[Collected data]
++++++++++++++++++++
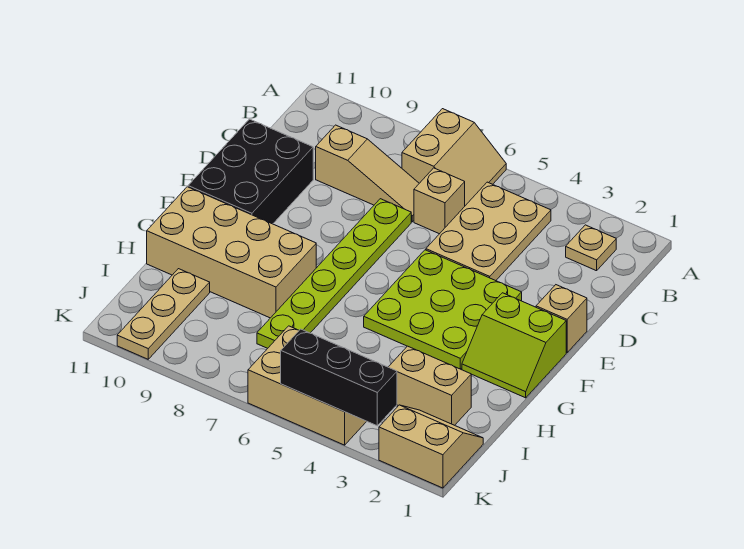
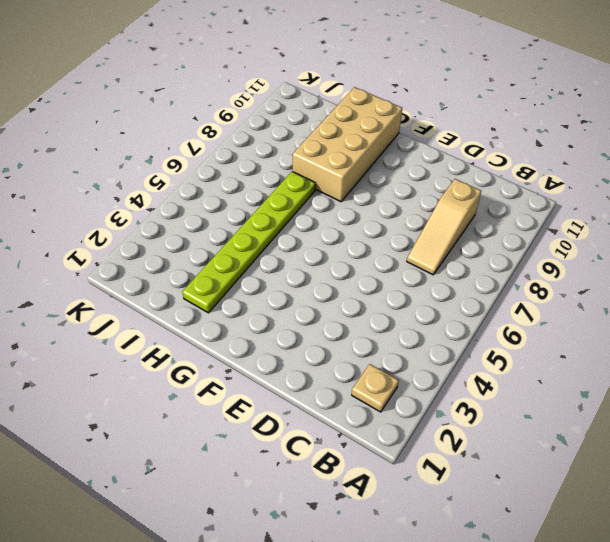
lime plate H2:H7 level 1 -> lime plate D7:I7 level 1
none -> tan slope A6:B7 level 1 top 7
none -> tan plate B4:D5 level 1
none -> tan brick C6 level 1

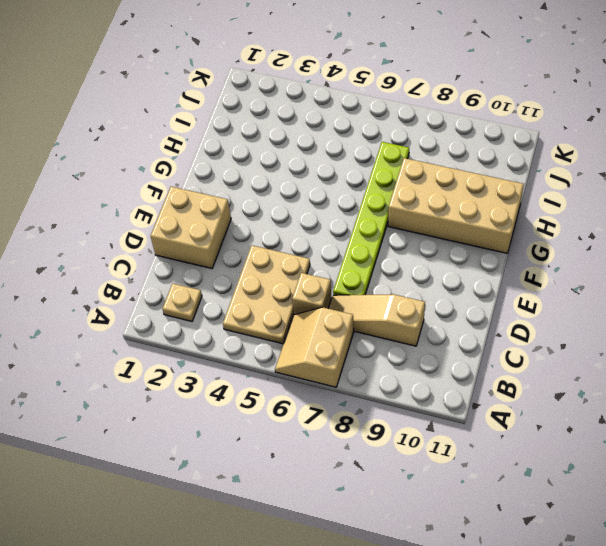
tan brick D1:E2 level 1 -> tan brick E1 level 1
none -> black brick D10:F11 level 1
none -> lime plate E3:G5 level 1
none -> lime slope F1:G2 level 1 top F

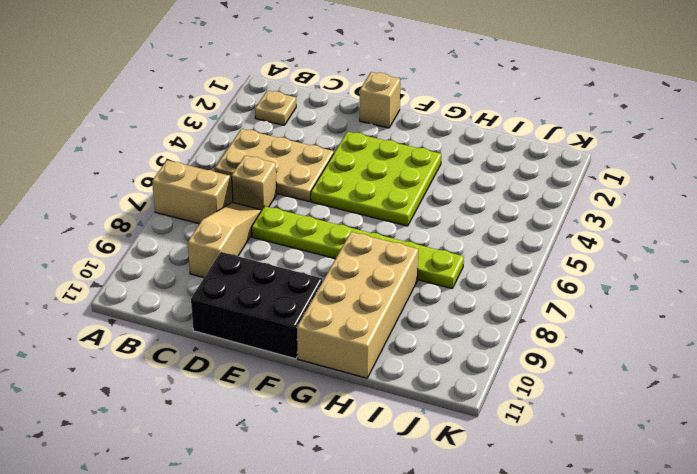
none -> lime slope F1:G2 level 1 top F
none -> tan brick I2:I3 level 1
none -> tan plate I10:K10 level 1

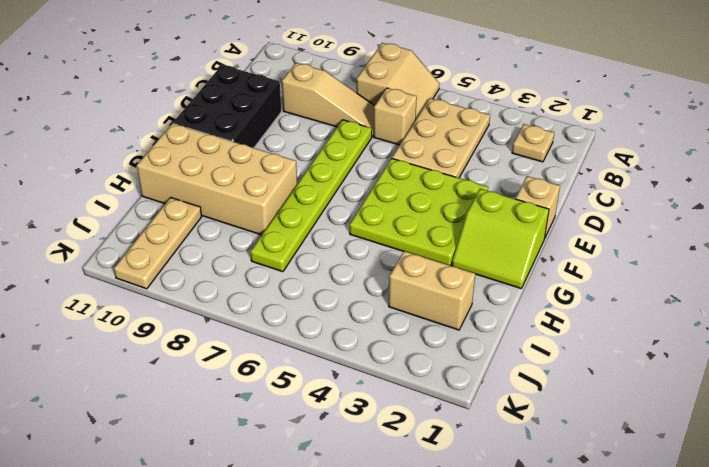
none -> tan slope J1:K2 level 1 top K
none -> tan brick J4:K6 level 1
none -> black brick K3:K5 level 2

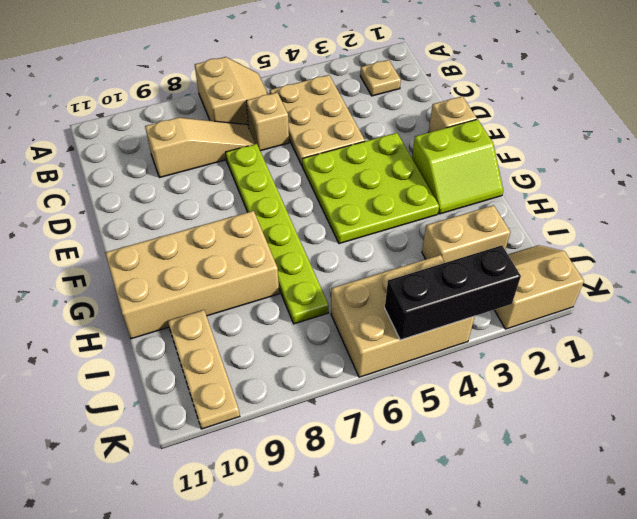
none -> black brick D10:F11 level 1

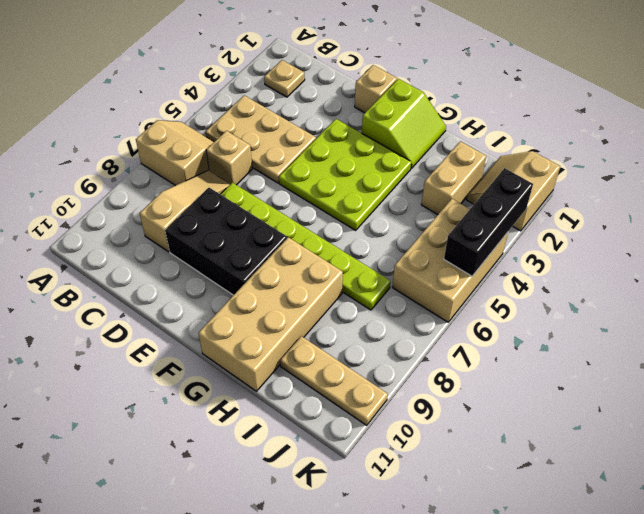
black brick D8:F9 level 1 -> black brick D10:F11 level 1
++++++++++++++++++++
**EXERCISE AIM**
Exactly as written, restate the lines from the one that contains "none -> tan plate B4:D5 level 1" through the final line of the data, both ends included, but leave out the pictures.

**PROBLEM SOLUTION**
none -> tan plate B4:D5 level 1
none -> tan brick C6 level 1

tan brick D1:E2 level 1 -> tan brick E1 level 1
none -> black brick D10:F11 level 1
none -> lime plate E3:G5 level 1
none -> lime slope F1:G2 level 1 top F

none -> lime slope F1:G2 level 1 top F
none -> tan brick I2:I3 level 1
none -> tan plate I10:K10 level 1

none -> tan slope J1:K2 level 1 top K
none -> tan brick J4:K6 level 1
none -> black brick K3:K5 level 2

none -> black brick D10:F11 level 1

black brick D8:F9 level 1 -> black brick D10:F11 level 1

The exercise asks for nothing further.